Records excerpted from a collection:
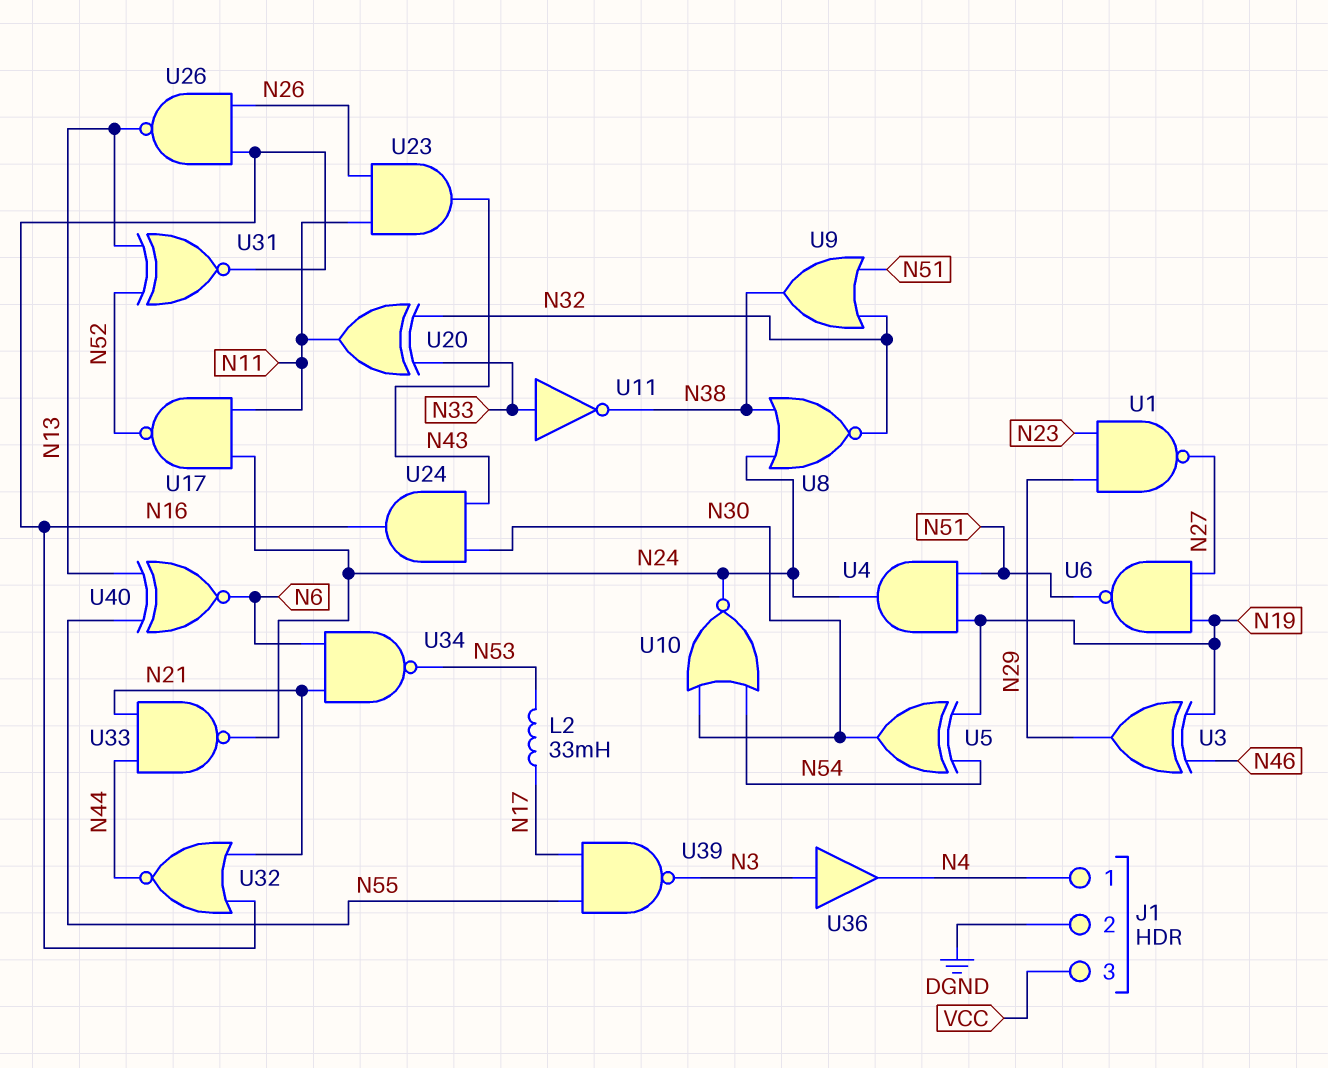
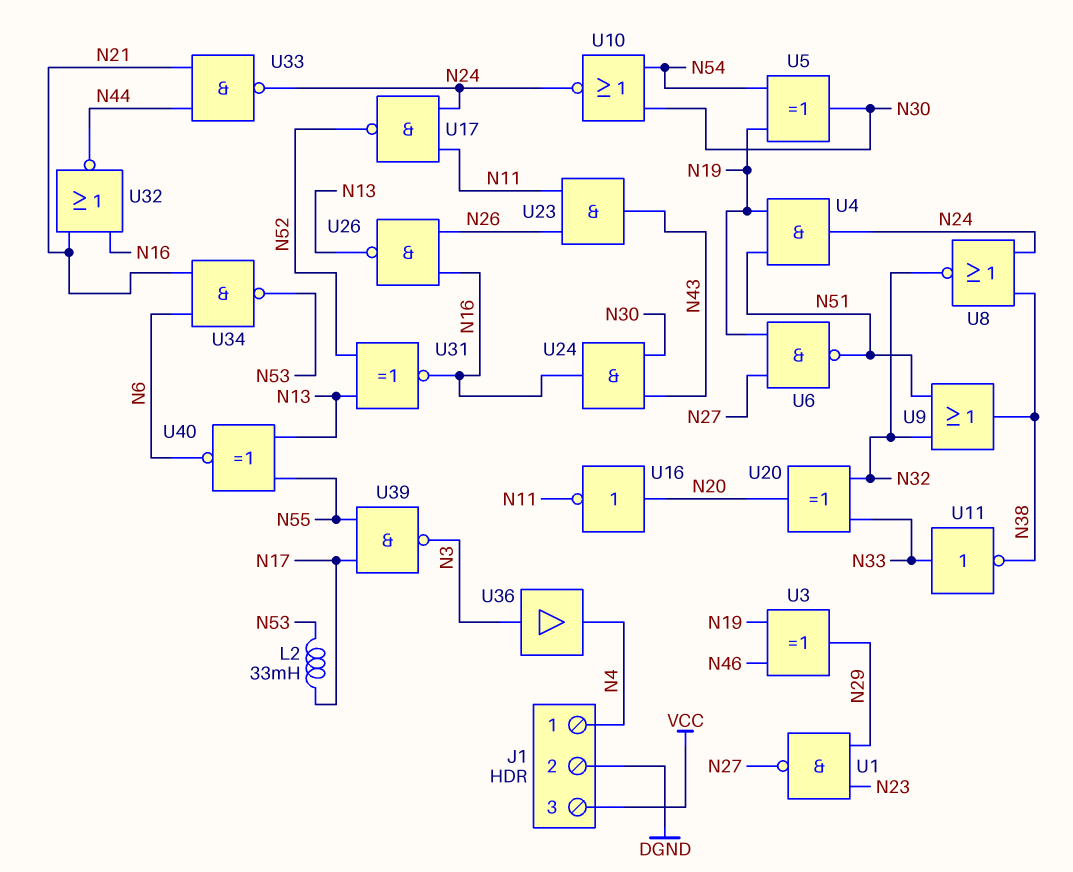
U16: none -> NOT (in N20, out N11)
U20: XOR (in N32, in N33, out N11) -> XOR (in N32, in N33, out N20)

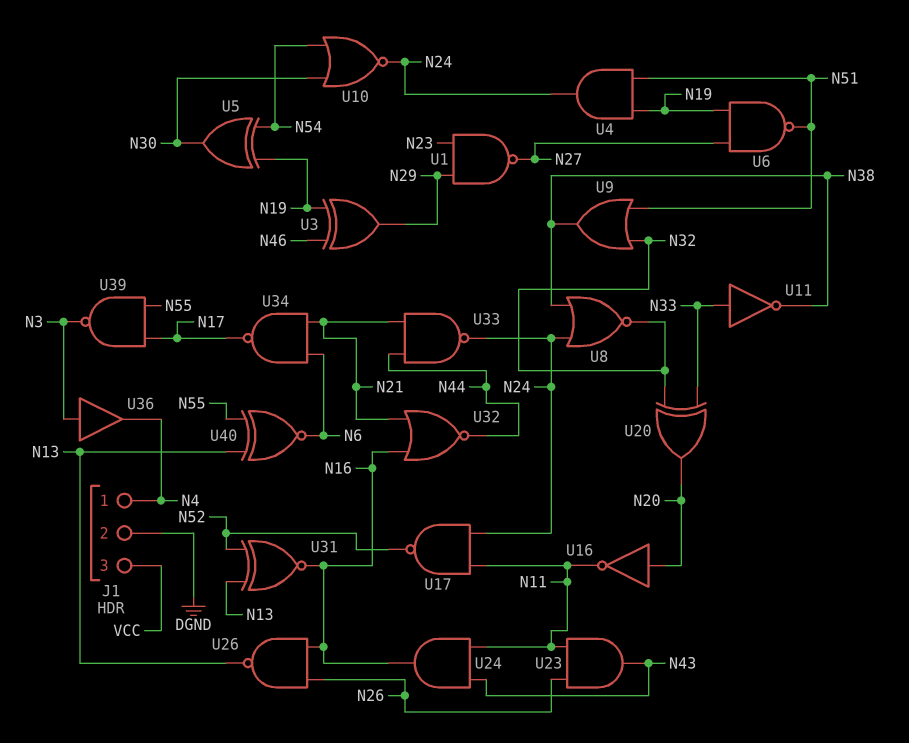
L2: 33mH (N17, N53) -> none
U24: AND (in N30, in N43, out N16) -> AND (in N11, in N43, out N16)
U34: NAND (in N6, in N21, out N53) -> NAND (in N6, in N21, out N17)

▶ _EXERCISE DIRECTIONS_: In the entries above, copy each line that contains the string "none".

▶ _ANSWER TO THIS TASK_:
U16: none -> NOT (in N20, out N11)
L2: 33mH (N17, N53) -> none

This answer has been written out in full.